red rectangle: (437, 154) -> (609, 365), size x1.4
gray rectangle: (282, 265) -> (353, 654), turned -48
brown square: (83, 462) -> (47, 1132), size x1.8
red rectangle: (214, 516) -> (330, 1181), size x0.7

* * *

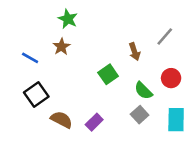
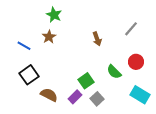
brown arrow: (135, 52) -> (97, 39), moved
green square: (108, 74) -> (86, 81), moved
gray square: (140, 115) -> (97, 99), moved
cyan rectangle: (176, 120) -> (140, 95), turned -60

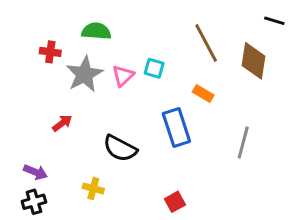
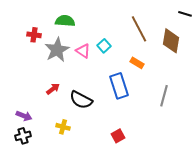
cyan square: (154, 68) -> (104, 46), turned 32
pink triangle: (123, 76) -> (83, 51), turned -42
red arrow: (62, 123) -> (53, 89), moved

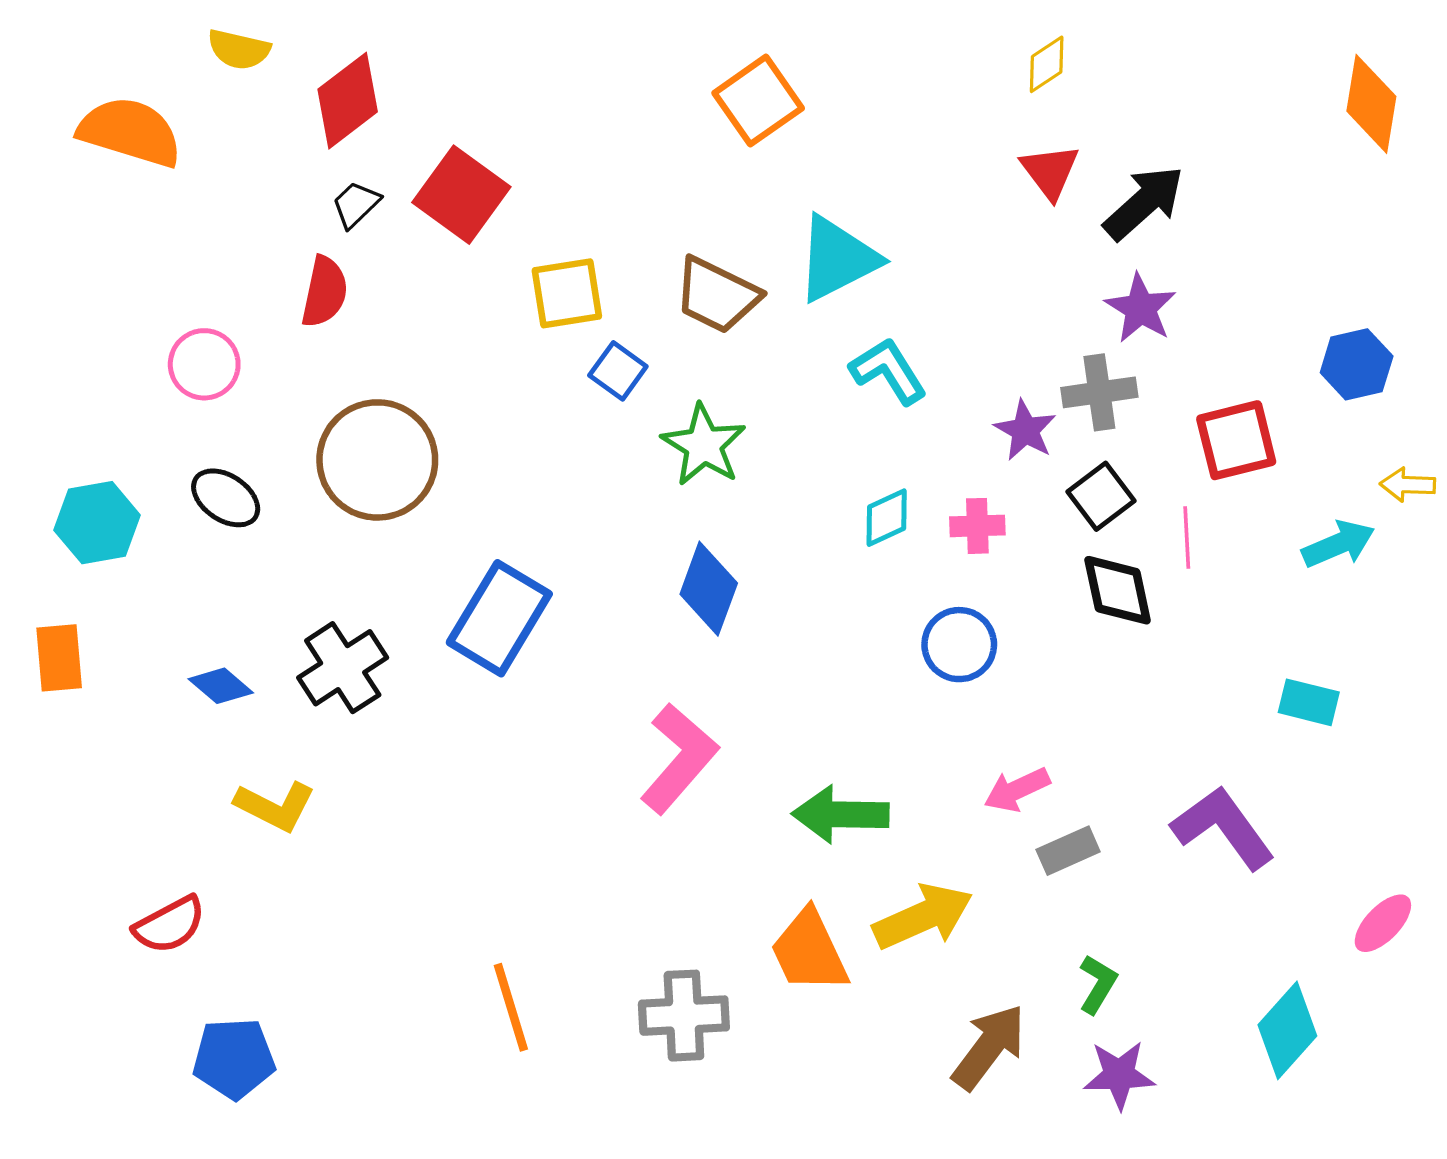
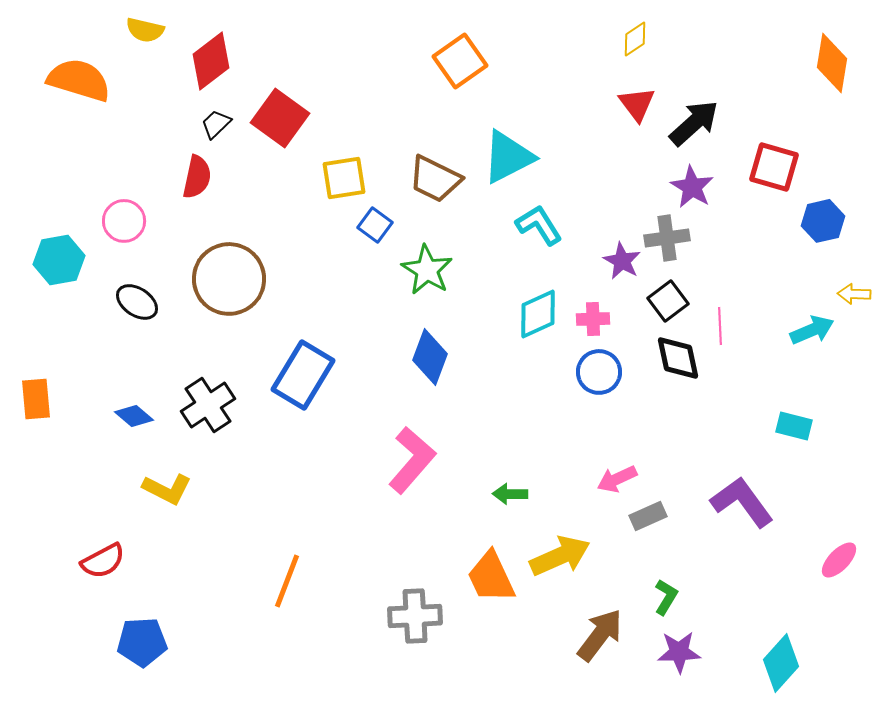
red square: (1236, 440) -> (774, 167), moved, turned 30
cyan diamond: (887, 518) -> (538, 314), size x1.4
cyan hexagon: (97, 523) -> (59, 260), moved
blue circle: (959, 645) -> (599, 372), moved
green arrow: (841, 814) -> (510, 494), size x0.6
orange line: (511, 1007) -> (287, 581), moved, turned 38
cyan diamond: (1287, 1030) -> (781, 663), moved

* TASK *
Above is a listing; print exactly its lines from the one with "cyan diamond: (887, 518)" through the one with "cyan diamond: (1287, 1030)", and no other lines.

* RESPONSE TO THIS EXERCISE *
cyan diamond: (887, 518) -> (538, 314), size x1.4
cyan hexagon: (97, 523) -> (59, 260), moved
blue circle: (959, 645) -> (599, 372), moved
green arrow: (841, 814) -> (510, 494), size x0.6
orange line: (511, 1007) -> (287, 581), moved, turned 38
cyan diamond: (1287, 1030) -> (781, 663), moved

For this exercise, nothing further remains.